==== DATASET EXCERPTS
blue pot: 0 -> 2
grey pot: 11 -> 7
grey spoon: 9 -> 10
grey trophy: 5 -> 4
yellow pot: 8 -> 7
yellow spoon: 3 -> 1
========
==== DATASET EXCERPTS
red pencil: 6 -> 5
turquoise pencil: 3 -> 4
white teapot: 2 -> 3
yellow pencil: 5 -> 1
========
• **EXERCISE**: Every line of the material that holds the word "yellow" must be found and copied.

• **WRITTEN SOLUTION**:
yellow pot: 8 -> 7
yellow spoon: 3 -> 1
yellow pencil: 5 -> 1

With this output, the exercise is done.